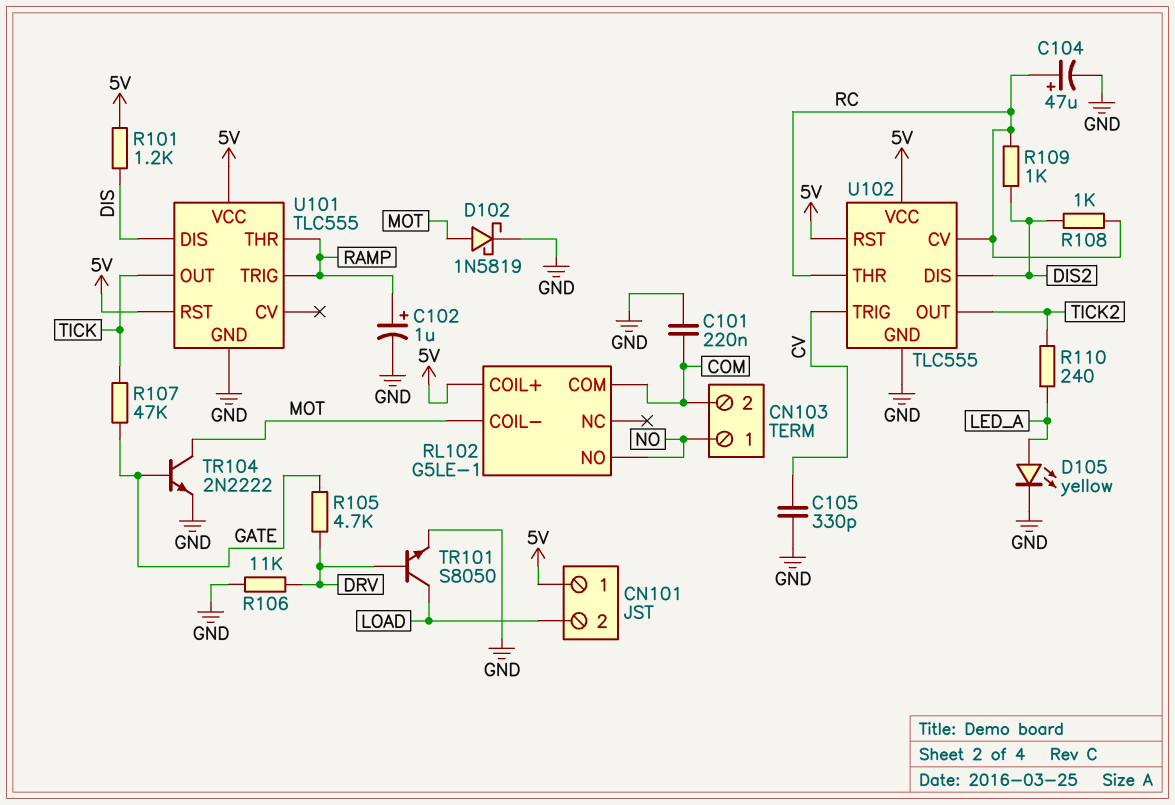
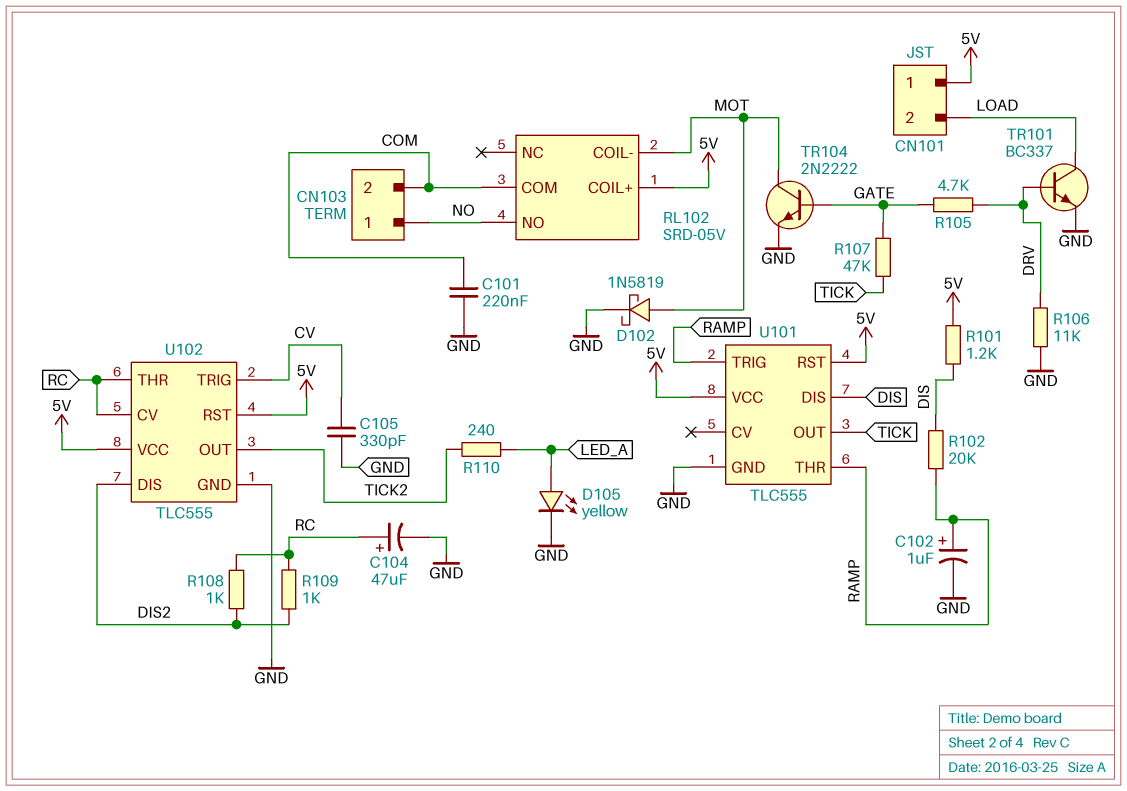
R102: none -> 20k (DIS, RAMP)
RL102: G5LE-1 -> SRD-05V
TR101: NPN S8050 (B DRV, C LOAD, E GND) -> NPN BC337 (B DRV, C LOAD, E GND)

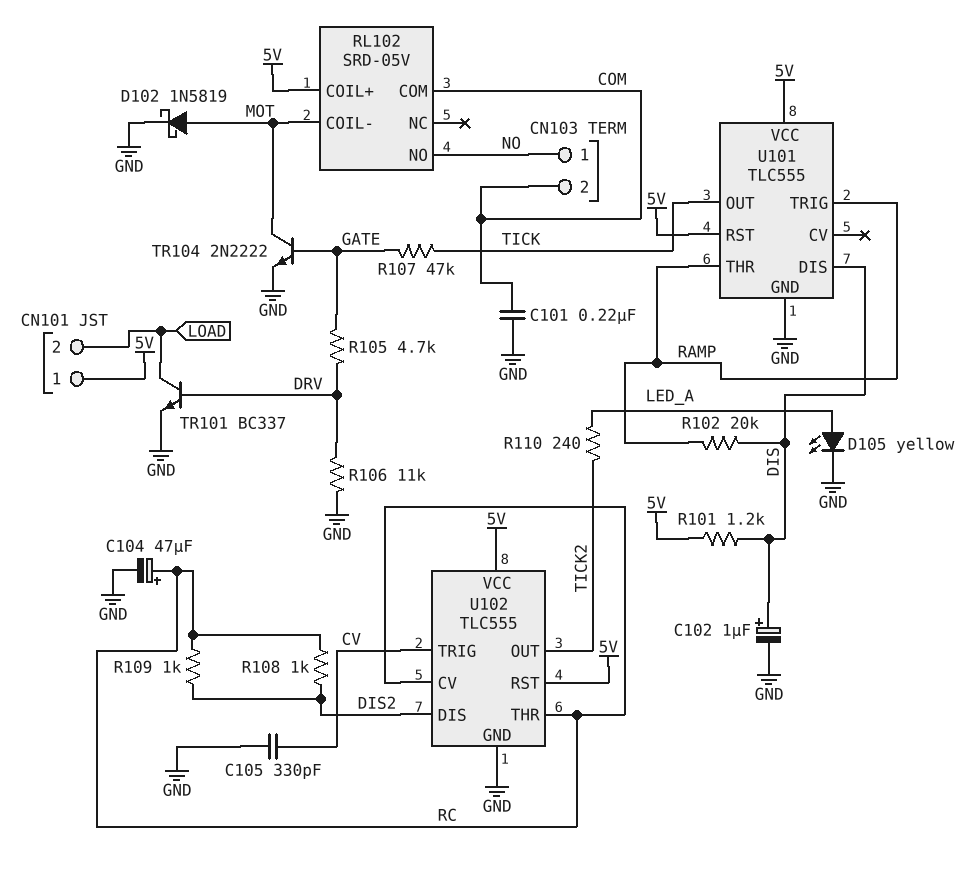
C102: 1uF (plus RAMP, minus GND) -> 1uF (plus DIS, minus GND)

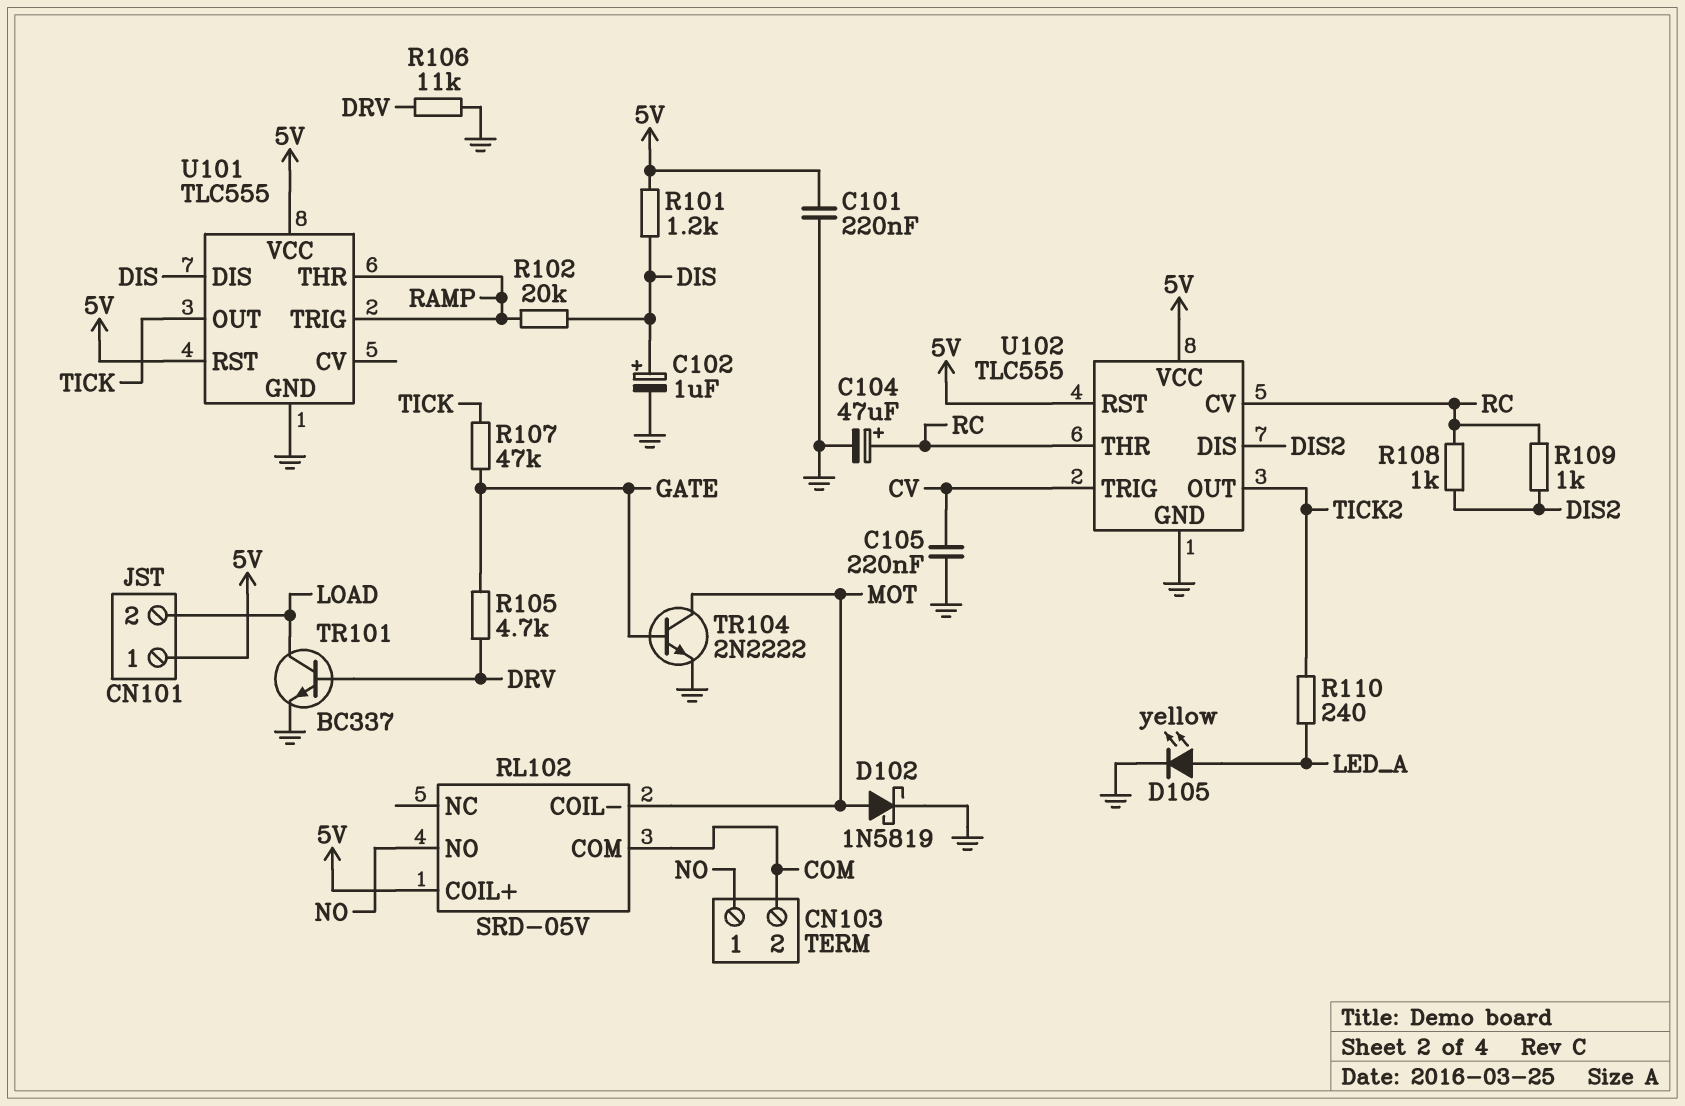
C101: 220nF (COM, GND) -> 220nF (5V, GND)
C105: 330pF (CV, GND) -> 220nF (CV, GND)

==

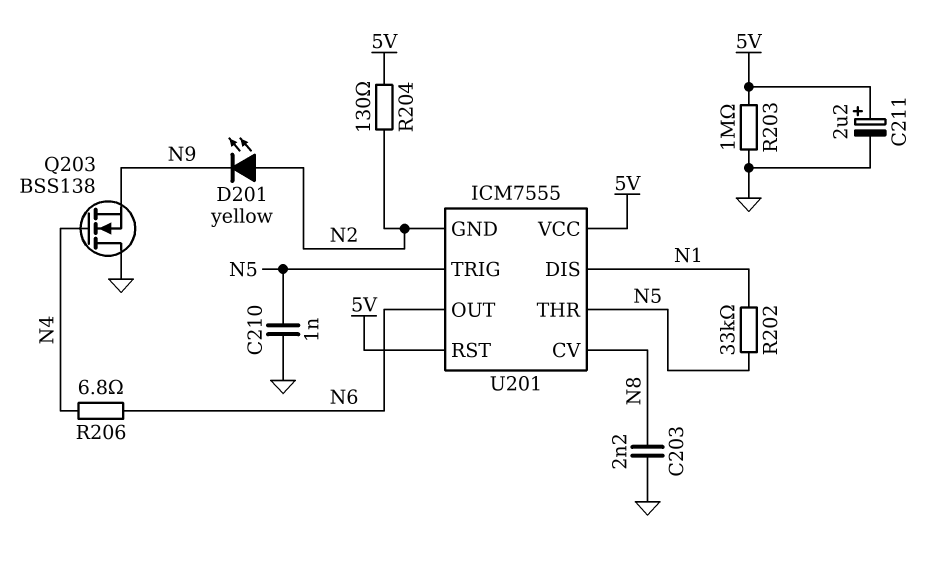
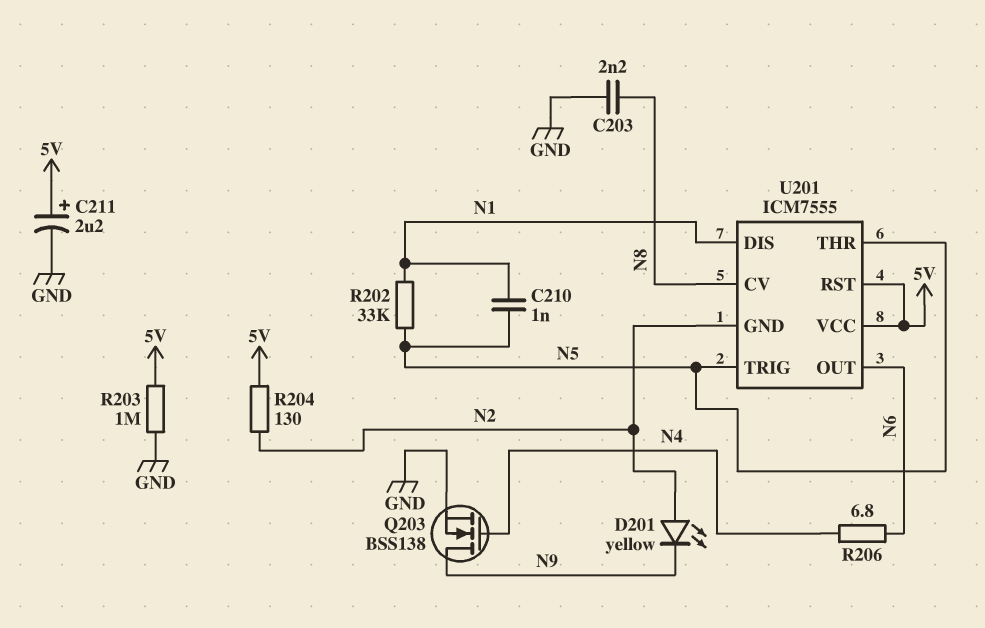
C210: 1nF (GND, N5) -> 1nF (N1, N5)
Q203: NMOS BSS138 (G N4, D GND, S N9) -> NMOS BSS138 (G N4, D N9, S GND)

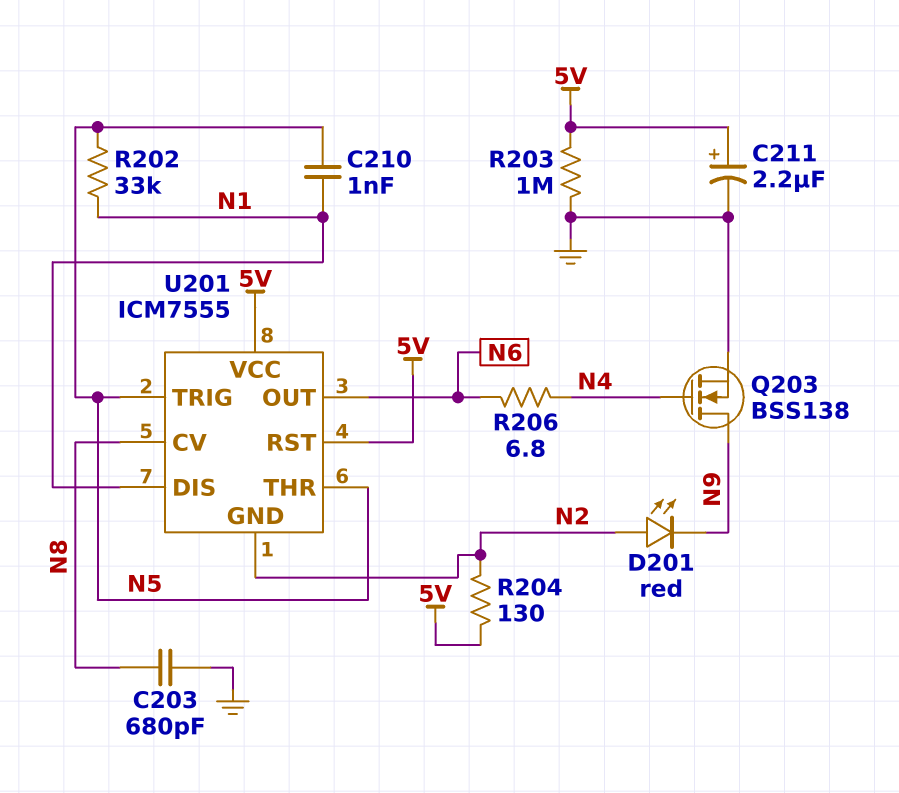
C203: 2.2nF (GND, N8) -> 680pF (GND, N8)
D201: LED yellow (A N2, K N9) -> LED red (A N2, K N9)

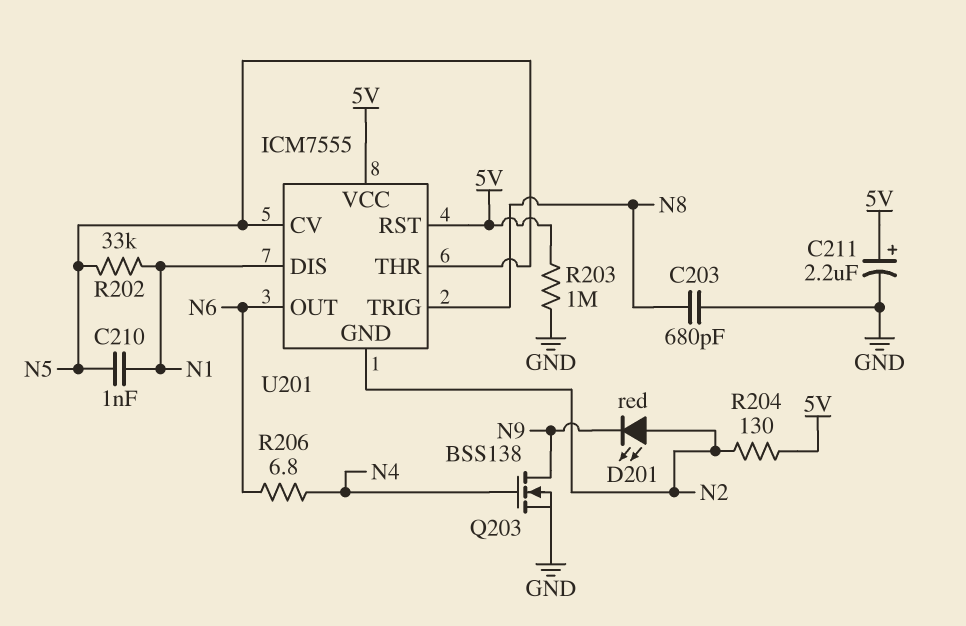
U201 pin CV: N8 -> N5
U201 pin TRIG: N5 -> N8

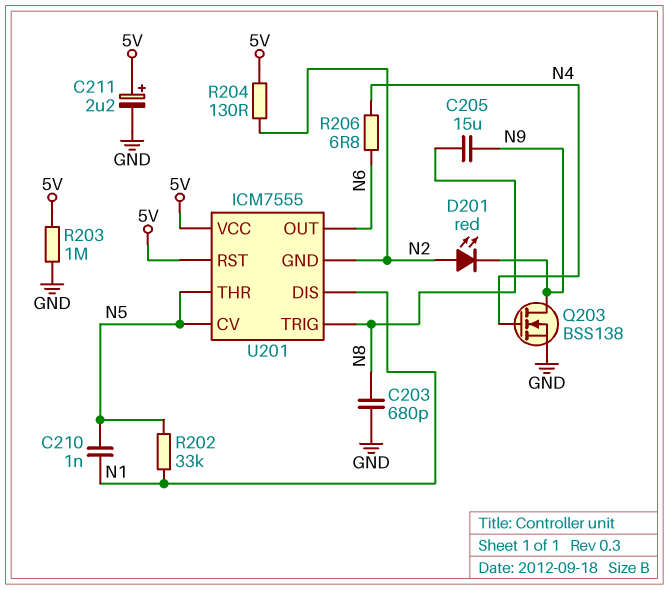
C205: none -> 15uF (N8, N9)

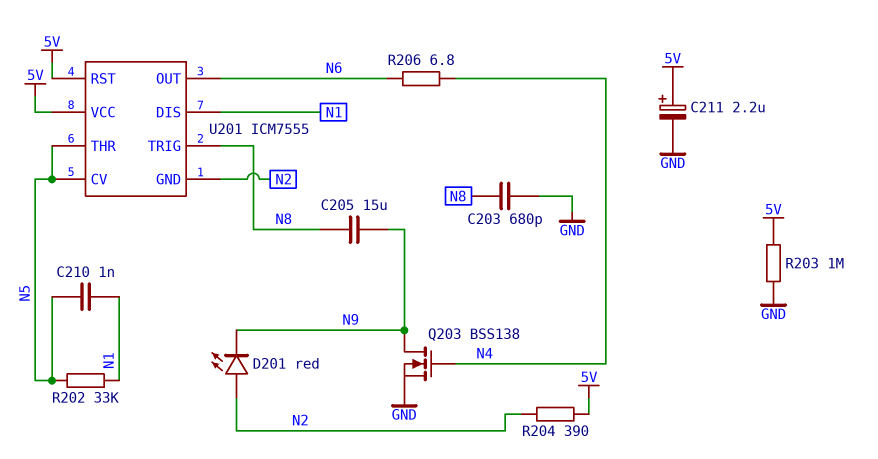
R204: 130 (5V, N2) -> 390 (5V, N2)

- What to produce: Above are records with pictures. Reproduce exactly only the lines from the line with "R102: none -> 20k (DIS, RAMP)" through the line with "C105: 330pF (CV, GND) -> 220nF (CV, GND)", both ends included, and leave the pictures out.

- Response:
R102: none -> 20k (DIS, RAMP)
RL102: G5LE-1 -> SRD-05V
TR101: NPN S8050 (B DRV, C LOAD, E GND) -> NPN BC337 (B DRV, C LOAD, E GND)

C102: 1uF (plus RAMP, minus GND) -> 1uF (plus DIS, minus GND)

C101: 220nF (COM, GND) -> 220nF (5V, GND)
C105: 330pF (CV, GND) -> 220nF (CV, GND)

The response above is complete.